## Work order
Look through the material for lines with the word "missing", and copy each one.

=== Section Start ===

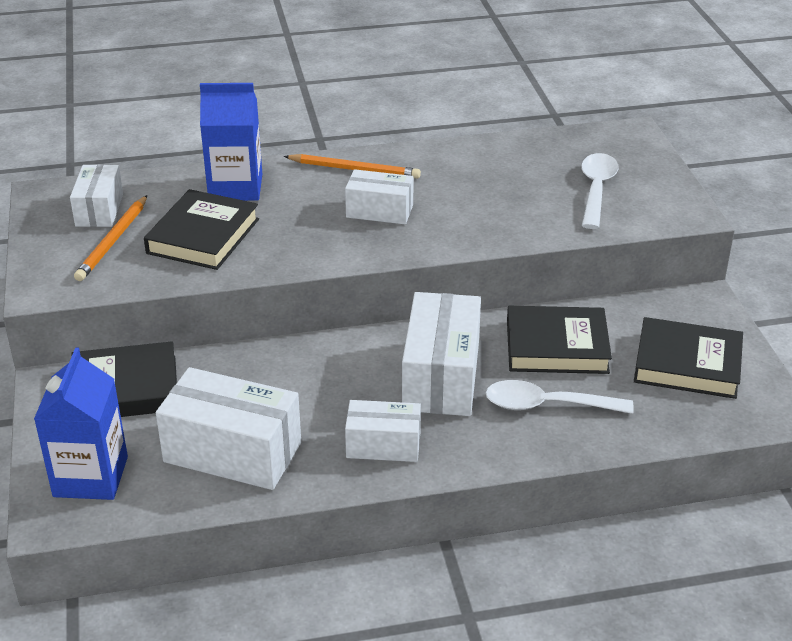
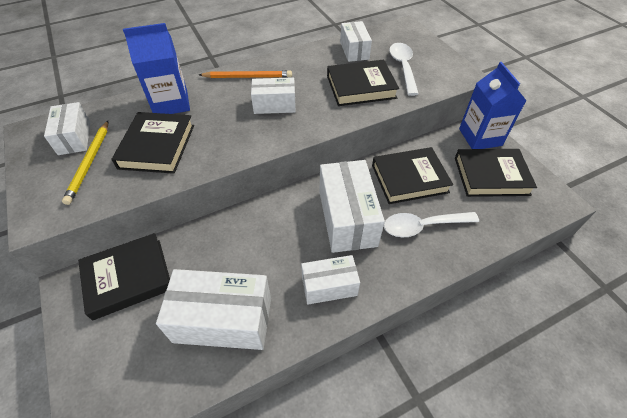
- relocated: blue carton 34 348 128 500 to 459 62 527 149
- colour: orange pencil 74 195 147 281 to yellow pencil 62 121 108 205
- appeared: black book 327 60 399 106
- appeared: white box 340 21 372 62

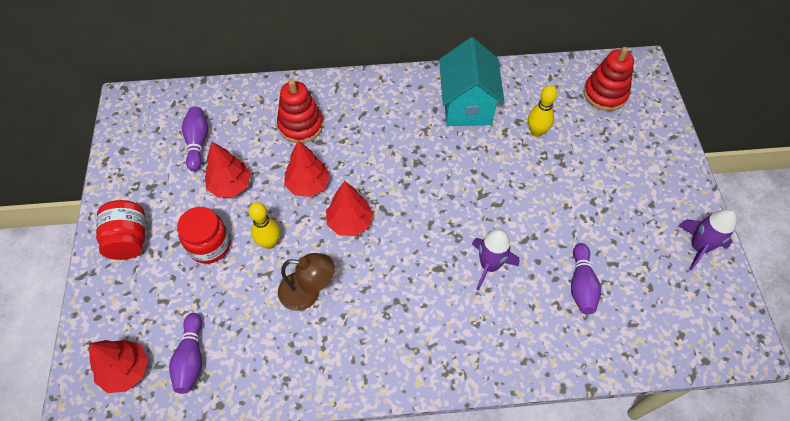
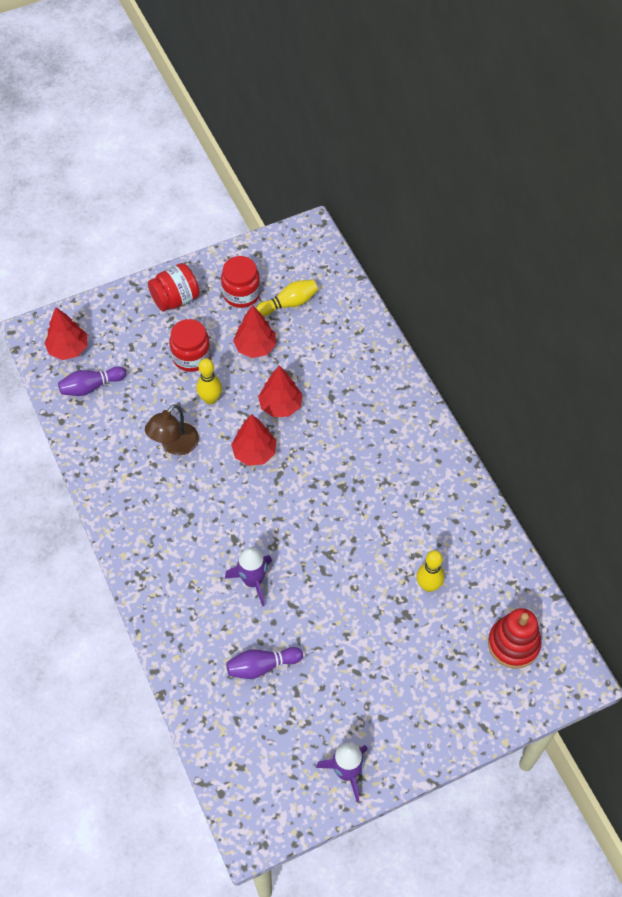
- colour: purple bowling pin 182 107 208 171 to yellow bowling pin 256 280 318 316
- missing: red stacking toy 277 79 323 143
- spun: brown lamp 278 253 335 311 = 145 404 199 455 45 degrees clockwise
- missing: turquoise house 439 37 505 126
- appeared: red jar 221 256 260 308

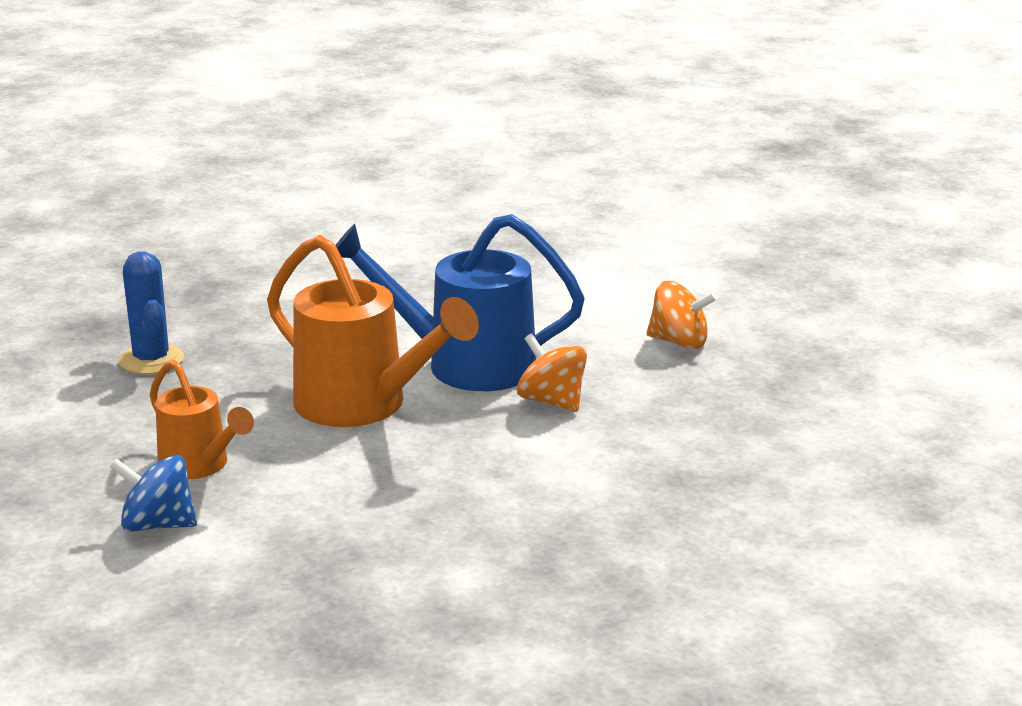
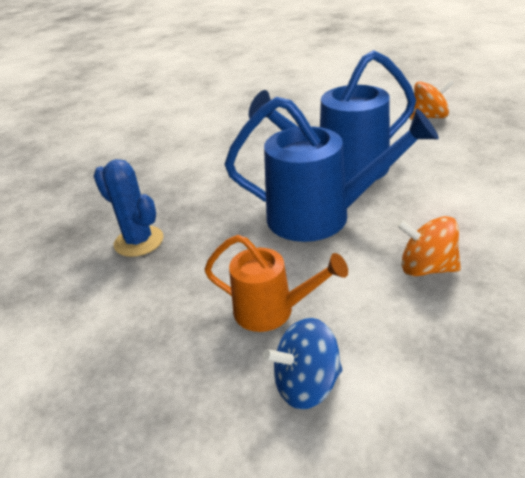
- colour: orange watering can 267 235 479 427 to blue watering can 225 97 439 242
- relocated: orange spinning top 517 334 587 412 to 397 216 461 277

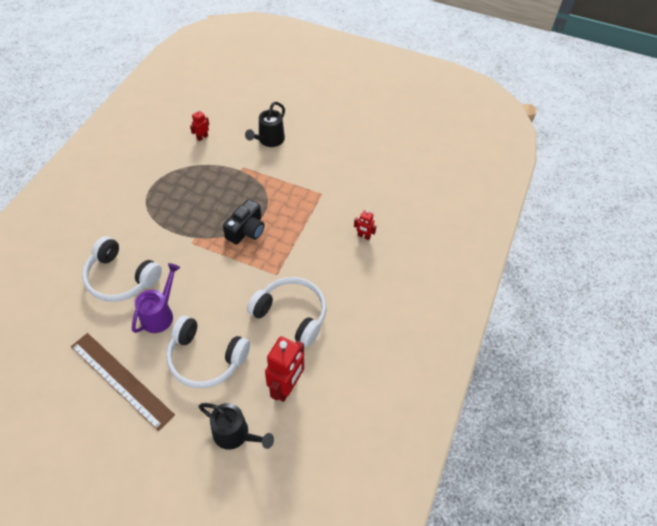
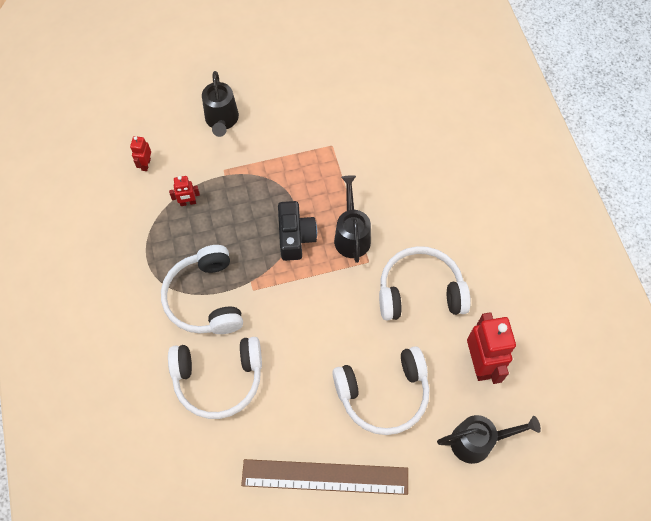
- missing: purple watering can 132 263 180 333
- relocated: red robot 354 210 376 240 to 169 176 200 206
- appeared: white headphones 161 245 243 334
- appeared: black watering can 334 175 371 263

=== Section End ===

## Problem solution
- missing: red stacking toy 277 79 323 143
- missing: turquoise house 439 37 505 126
- missing: purple watering can 132 263 180 333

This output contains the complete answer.